EXERCISE AIM: Reproduce all of the records below word for word, omitting the pictures.

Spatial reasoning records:
-*-
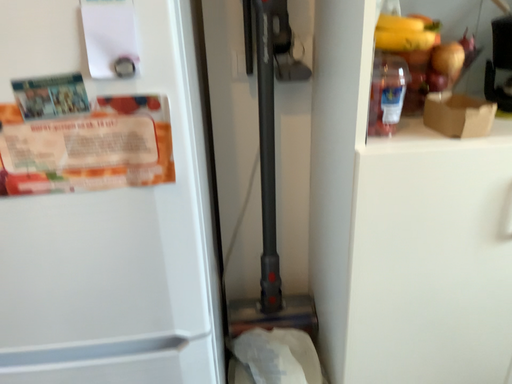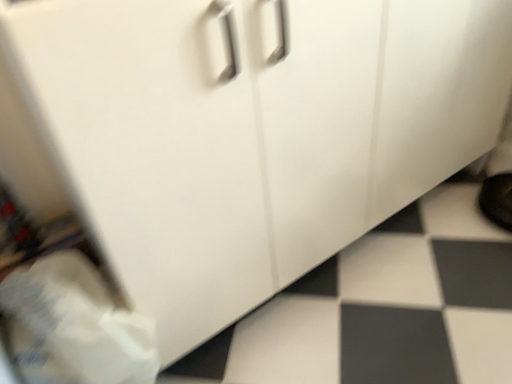
Question: Which way did the camera rotate in the video?

Choices:
 (A) rotated upward
 (B) rotated downward

Answer: (B)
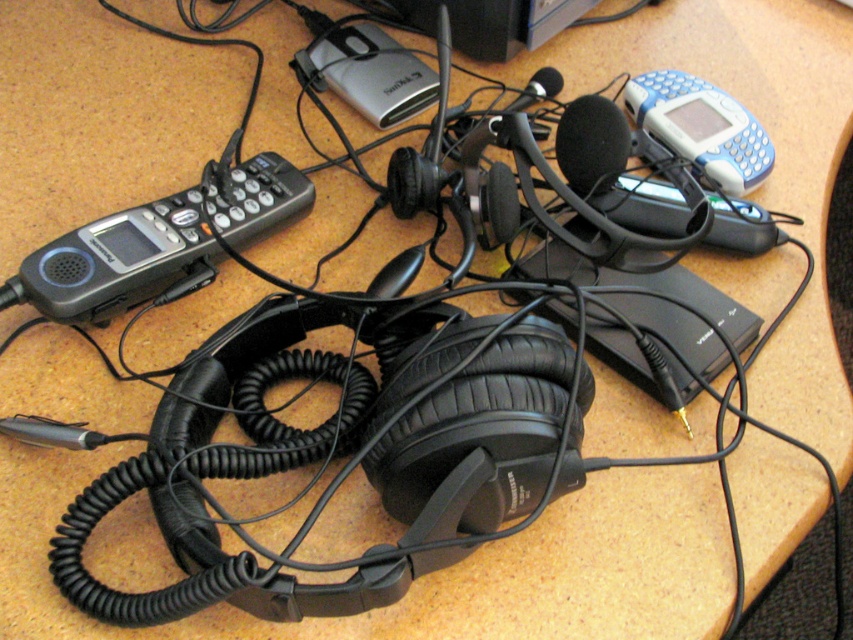
Can you confirm if black plastic phone at left is positioned below blue plastic phone at upper right?

Yes, black plastic phone at left is below blue plastic phone at upper right.

Can you confirm if black plastic phone at left is wider than blue plastic phone at upper right?

Yes, black plastic phone at left is wider than blue plastic phone at upper right.

Between point (216, 182) and point (668, 97), which one is positioned behind?

The point (668, 97) is behind.

At what (x,y) coordinates should I click in order to perform the action: click on black plastic phone at left. Please return your answer as a coordinate pair (x, y). Looking at the image, I should click on (157, 243).

Can you confirm if black plastic phone at left is bigger than black foam microphone at upper center?

Indeed, black plastic phone at left has a larger size compared to black foam microphone at upper center.

Which is behind, point (251, 241) or point (575, 152)?

The point (251, 241) is more distant.

The height and width of the screenshot is (640, 853). What are the coordinates of `black plastic phone at left` in the screenshot? It's located at (157, 243).

Between point (688, 152) and point (619, 134), which one is positioned behind?

The point (688, 152) is behind.

Between point (668, 104) and point (567, 156), which one is positioned behind?

Positioned behind is point (668, 104).

You are a GUI agent. You are given a task and a screenshot of the screen. Output one action in this format:
    pyautogui.click(x=<x>, y=<y>)
    Task: Click on the blue plastic phone at upper right
    The image size is (853, 640).
    Given the screenshot: What is the action you would take?
    pyautogui.click(x=701, y=128)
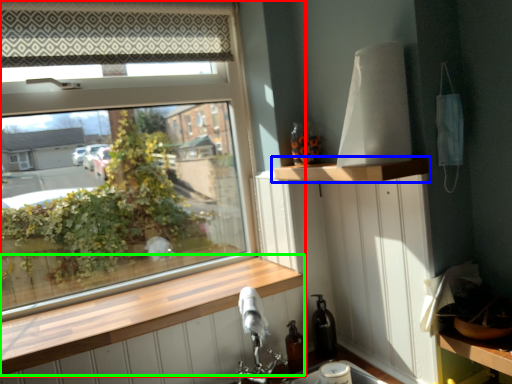
Question: Estimate the real-world distances between objects in this image. Which object is closer to window (highlighted by a red box), shelf (highlighted by a blue box) or window sill (highlighted by a green box)?

Choices:
 (A) shelf
 (B) window sill

Answer: (B)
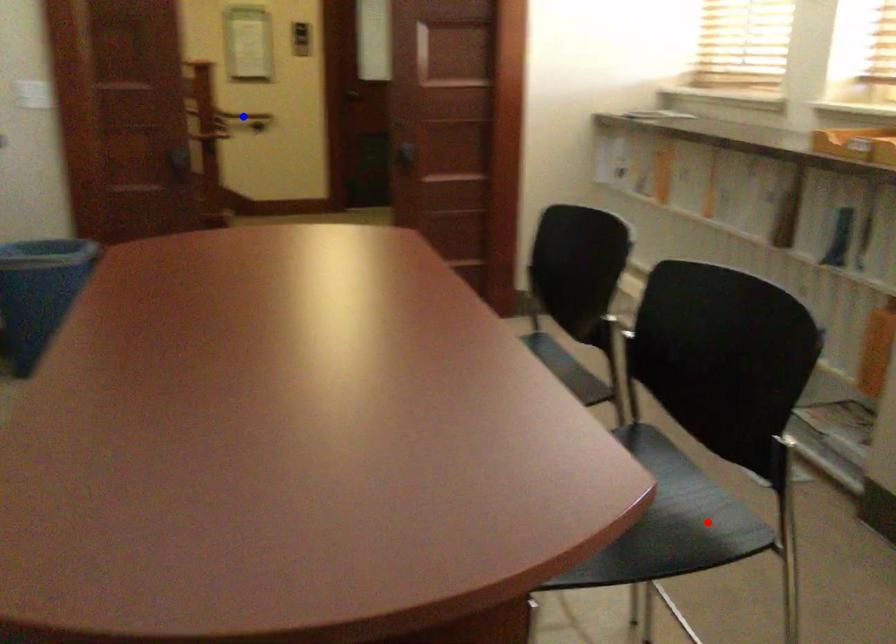
Question: Two points are marked on the image. Which point is closer to the camera?

Choices:
 (A) Blue point is closer.
 (B) Red point is closer.

Answer: (B)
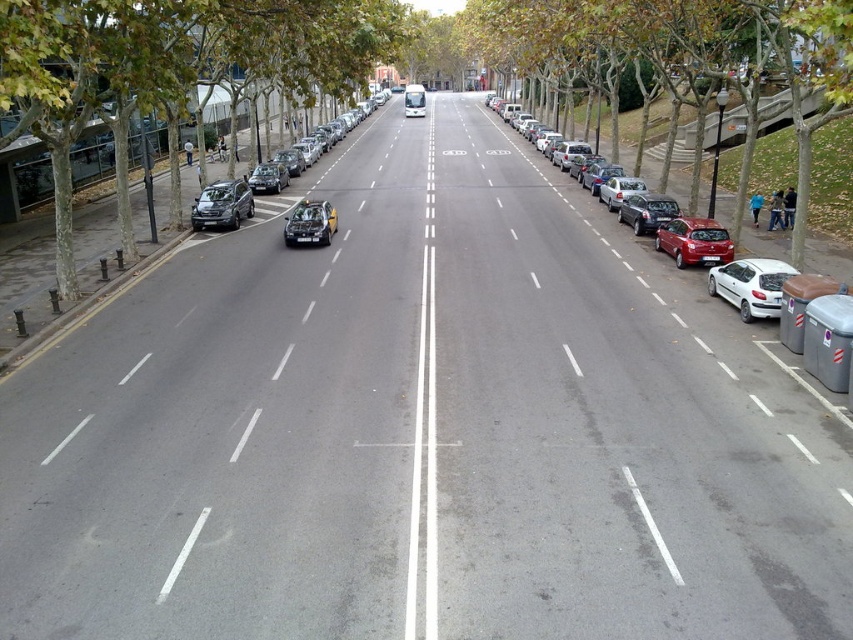
Question: Is white matte hatchback at right above satin black car at center?

Choices:
 (A) yes
 (B) no

Answer: (B)

Question: Which of the following is the farthest from the observer?

Choices:
 (A) (486, 120)
 (B) (701, 259)
 (C) (688, 237)

Answer: (A)

Question: Among these objects, which one is farthest from the camera?

Choices:
 (A) satin black car at center
 (B) white matte hatchback at right
 (C) green leafy tree at left
 (D) shiny red car at right

Answer: (A)

Question: Which object is farther from the camera taking this photo?

Choices:
 (A) satin black car at center
 (B) green leafy tree at left
 (C) white asphalt road at center

Answer: (A)

Question: Can you confirm if shiny silver car at center is smaller than white smooth line at center?

Choices:
 (A) yes
 (B) no

Answer: (B)

Question: Considering the relative positions of white matte hatchback at right and satin black car at center in the image provided, where is white matte hatchback at right located with respect to satin black car at center?

Choices:
 (A) right
 (B) left

Answer: (A)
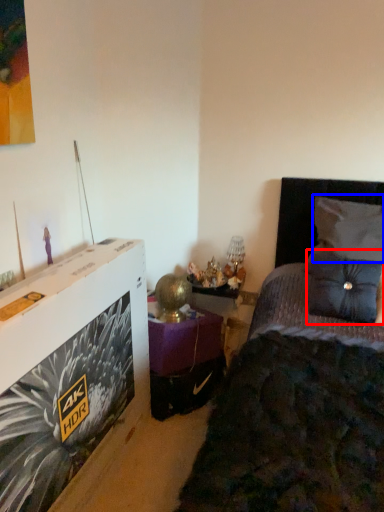
Question: Among these objects, which one is farthest to the camera, pillow (highlighted by a red box) or pillow (highlighted by a blue box)?

Choices:
 (A) pillow
 (B) pillow

Answer: (B)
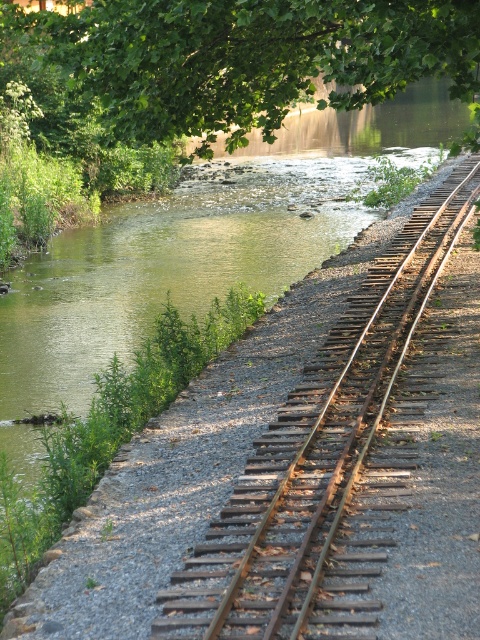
-*-
RESPONSE TO THIS TASK:
Question: Which way did the camera rotate in the video?

Choices:
 (A) rotated upward
 (B) rotated downward

Answer: (B)
Can you confirm if black plastic phone at left is positioned below blue plastic phone at upper right?

Yes, black plastic phone at left is below blue plastic phone at upper right.

Can you confirm if black plastic phone at left is wider than blue plastic phone at upper right?

Yes, black plastic phone at left is wider than blue plastic phone at upper right.

Between point (216, 182) and point (668, 97), which one is positioned behind?

The point (668, 97) is behind.

At what (x,y) coordinates should I click in order to perform the action: click on black plastic phone at left. Please return your answer as a coordinate pair (x, y). Looking at the image, I should click on (157, 243).

Can you confirm if black plastic phone at left is bigger than black foam microphone at upper center?

Indeed, black plastic phone at left has a larger size compared to black foam microphone at upper center.

Which is behind, point (251, 241) or point (575, 152)?

The point (251, 241) is more distant.

The height and width of the screenshot is (640, 853). What are the coordinates of `black plastic phone at left` in the screenshot? It's located at (157, 243).

Between point (688, 152) and point (619, 134), which one is positioned behind?

The point (688, 152) is behind.

Between point (668, 104) and point (567, 156), which one is positioned behind?

Positioned behind is point (668, 104).

You are a GUI agent. You are given a task and a screenshot of the screen. Output one action in this format:
    pyautogui.click(x=<x>, y=<y>)
    Task: Click on the blue plastic phone at upper right
    The image size is (853, 640).
    Given the screenshot: What is the action you would take?
    pyautogui.click(x=701, y=128)
Question: Estimate the real-world distances between objects in this image. Which object is closer to window (highlighted by a red box), shelf (highlighted by a blue box) or window sill (highlighted by a green box)?

Choices:
 (A) shelf
 (B) window sill

Answer: (B)
Question: Two points are marked on the image. Which point is closer to the camera?

Choices:
 (A) Blue point is closer.
 (B) Red point is closer.

Answer: (B)
Question: Is white matte hatchback at right above satin black car at center?

Choices:
 (A) yes
 (B) no

Answer: (B)

Question: Which of the following is the farthest from the observer?

Choices:
 (A) (486, 120)
 (B) (701, 259)
 (C) (688, 237)

Answer: (A)

Question: Among these objects, which one is farthest from the camera?

Choices:
 (A) satin black car at center
 (B) white matte hatchback at right
 (C) green leafy tree at left
 (D) shiny red car at right

Answer: (A)

Question: Which object is farther from the camera taking this photo?

Choices:
 (A) satin black car at center
 (B) green leafy tree at left
 (C) white asphalt road at center

Answer: (A)

Question: Can you confirm if shiny silver car at center is smaller than white smooth line at center?

Choices:
 (A) yes
 (B) no

Answer: (B)

Question: Considering the relative positions of white matte hatchback at right and satin black car at center in the image provided, where is white matte hatchback at right located with respect to satin black car at center?

Choices:
 (A) right
 (B) left

Answer: (A)
Question: Among these objects, which one is farthest to the camera, pillow (highlighted by a red box) or pillow (highlighted by a blue box)?

Choices:
 (A) pillow
 (B) pillow

Answer: (B)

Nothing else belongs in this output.